> **TASK ITEM**
Here are the records. Write out exactly the lines between the one holding "green clock: 1 -> 2" and the one holding "blue toothbrush: 9 -> 11", inclusive.

> **DATA IN THIS EXERCISE**
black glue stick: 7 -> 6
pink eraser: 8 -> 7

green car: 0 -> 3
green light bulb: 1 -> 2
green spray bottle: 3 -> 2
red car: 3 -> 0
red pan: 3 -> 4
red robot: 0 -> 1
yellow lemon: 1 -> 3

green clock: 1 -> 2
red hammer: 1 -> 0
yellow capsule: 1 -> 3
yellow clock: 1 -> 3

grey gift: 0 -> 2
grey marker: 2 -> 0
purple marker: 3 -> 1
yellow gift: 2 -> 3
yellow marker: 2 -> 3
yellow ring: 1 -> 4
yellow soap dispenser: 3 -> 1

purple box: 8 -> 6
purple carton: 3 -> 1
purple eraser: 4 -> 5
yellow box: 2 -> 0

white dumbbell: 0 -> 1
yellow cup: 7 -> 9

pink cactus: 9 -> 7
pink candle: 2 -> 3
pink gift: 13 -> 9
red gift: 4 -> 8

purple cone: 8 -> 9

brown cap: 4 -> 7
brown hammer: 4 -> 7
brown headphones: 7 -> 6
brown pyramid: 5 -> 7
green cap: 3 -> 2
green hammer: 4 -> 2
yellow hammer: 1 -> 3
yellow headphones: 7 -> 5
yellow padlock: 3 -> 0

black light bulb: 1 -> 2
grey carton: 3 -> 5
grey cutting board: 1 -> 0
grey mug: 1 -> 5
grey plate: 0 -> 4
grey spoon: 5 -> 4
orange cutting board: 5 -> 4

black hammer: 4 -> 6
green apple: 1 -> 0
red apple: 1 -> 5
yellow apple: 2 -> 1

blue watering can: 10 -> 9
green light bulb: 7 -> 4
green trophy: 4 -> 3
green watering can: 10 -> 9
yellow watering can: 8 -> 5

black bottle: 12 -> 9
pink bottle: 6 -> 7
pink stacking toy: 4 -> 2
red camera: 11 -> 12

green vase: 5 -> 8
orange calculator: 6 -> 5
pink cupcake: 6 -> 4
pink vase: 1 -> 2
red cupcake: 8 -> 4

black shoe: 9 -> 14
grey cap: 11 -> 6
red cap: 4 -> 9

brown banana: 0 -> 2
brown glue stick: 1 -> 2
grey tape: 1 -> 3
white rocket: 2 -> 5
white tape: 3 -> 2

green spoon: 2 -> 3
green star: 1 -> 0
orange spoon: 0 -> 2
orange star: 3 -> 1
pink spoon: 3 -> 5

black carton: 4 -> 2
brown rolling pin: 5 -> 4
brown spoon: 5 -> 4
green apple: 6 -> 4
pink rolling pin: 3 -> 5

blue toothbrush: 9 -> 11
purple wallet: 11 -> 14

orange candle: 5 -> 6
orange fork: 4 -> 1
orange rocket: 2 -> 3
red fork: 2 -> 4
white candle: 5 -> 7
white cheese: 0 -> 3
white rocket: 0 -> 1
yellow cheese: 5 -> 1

> **ANSWER BOX**
green clock: 1 -> 2
red hammer: 1 -> 0
yellow capsule: 1 -> 3
yellow clock: 1 -> 3

grey gift: 0 -> 2
grey marker: 2 -> 0
purple marker: 3 -> 1
yellow gift: 2 -> 3
yellow marker: 2 -> 3
yellow ring: 1 -> 4
yellow soap dispenser: 3 -> 1

purple box: 8 -> 6
purple carton: 3 -> 1
purple eraser: 4 -> 5
yellow box: 2 -> 0

white dumbbell: 0 -> 1
yellow cup: 7 -> 9

pink cactus: 9 -> 7
pink candle: 2 -> 3
pink gift: 13 -> 9
red gift: 4 -> 8

purple cone: 8 -> 9

brown cap: 4 -> 7
brown hammer: 4 -> 7
brown headphones: 7 -> 6
brown pyramid: 5 -> 7
green cap: 3 -> 2
green hammer: 4 -> 2
yellow hammer: 1 -> 3
yellow headphones: 7 -> 5
yellow padlock: 3 -> 0

black light bulb: 1 -> 2
grey carton: 3 -> 5
grey cutting board: 1 -> 0
grey mug: 1 -> 5
grey plate: 0 -> 4
grey spoon: 5 -> 4
orange cutting board: 5 -> 4

black hammer: 4 -> 6
green apple: 1 -> 0
red apple: 1 -> 5
yellow apple: 2 -> 1

blue watering can: 10 -> 9
green light bulb: 7 -> 4
green trophy: 4 -> 3
green watering can: 10 -> 9
yellow watering can: 8 -> 5

black bottle: 12 -> 9
pink bottle: 6 -> 7
pink stacking toy: 4 -> 2
red camera: 11 -> 12

green vase: 5 -> 8
orange calculator: 6 -> 5
pink cupcake: 6 -> 4
pink vase: 1 -> 2
red cupcake: 8 -> 4

black shoe: 9 -> 14
grey cap: 11 -> 6
red cap: 4 -> 9

brown banana: 0 -> 2
brown glue stick: 1 -> 2
grey tape: 1 -> 3
white rocket: 2 -> 5
white tape: 3 -> 2

green spoon: 2 -> 3
green star: 1 -> 0
orange spoon: 0 -> 2
orange star: 3 -> 1
pink spoon: 3 -> 5

black carton: 4 -> 2
brown rolling pin: 5 -> 4
brown spoon: 5 -> 4
green apple: 6 -> 4
pink rolling pin: 3 -> 5

blue toothbrush: 9 -> 11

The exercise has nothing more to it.